> **Task prompt**
All of the data below should be set down again verbatim, without any images.

Records excerpted from a collection
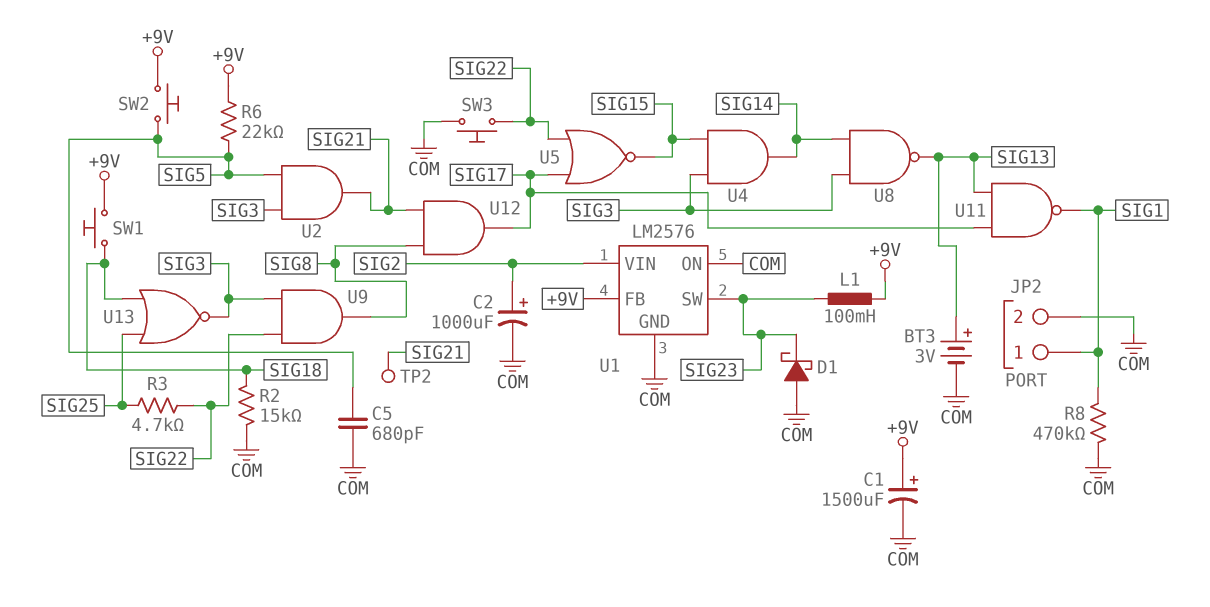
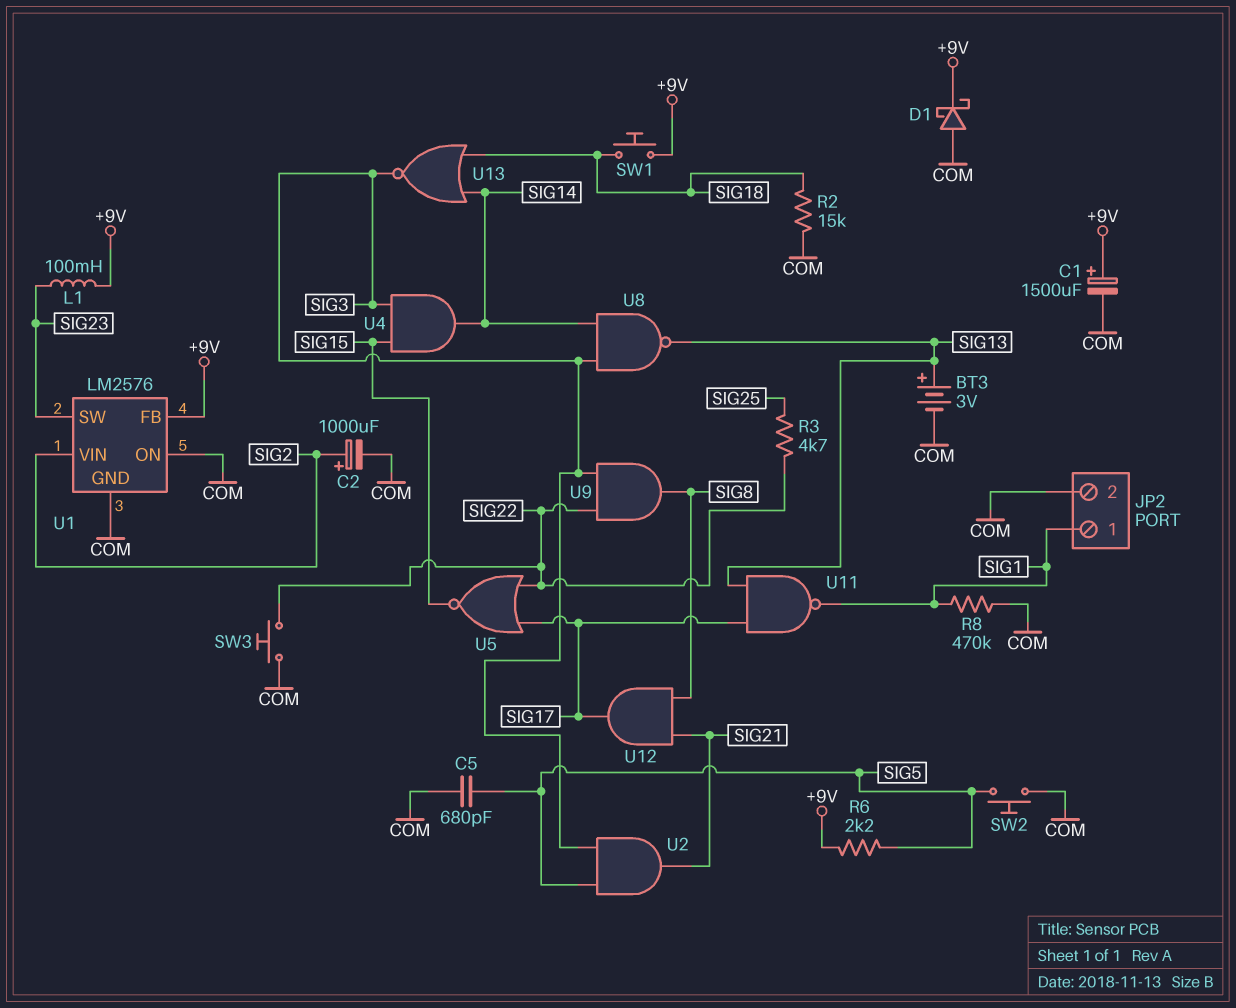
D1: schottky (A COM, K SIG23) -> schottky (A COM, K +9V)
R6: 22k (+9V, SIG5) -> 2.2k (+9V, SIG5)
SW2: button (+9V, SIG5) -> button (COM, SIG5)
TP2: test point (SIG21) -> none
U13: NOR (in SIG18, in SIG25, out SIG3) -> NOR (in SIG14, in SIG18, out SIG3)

> **Reply to the task**
D1: schottky (A COM, K SIG23) -> schottky (A COM, K +9V)
R6: 22k (+9V, SIG5) -> 2.2k (+9V, SIG5)
SW2: button (+9V, SIG5) -> button (COM, SIG5)
TP2: test point (SIG21) -> none
U13: NOR (in SIG18, in SIG25, out SIG3) -> NOR (in SIG14, in SIG18, out SIG3)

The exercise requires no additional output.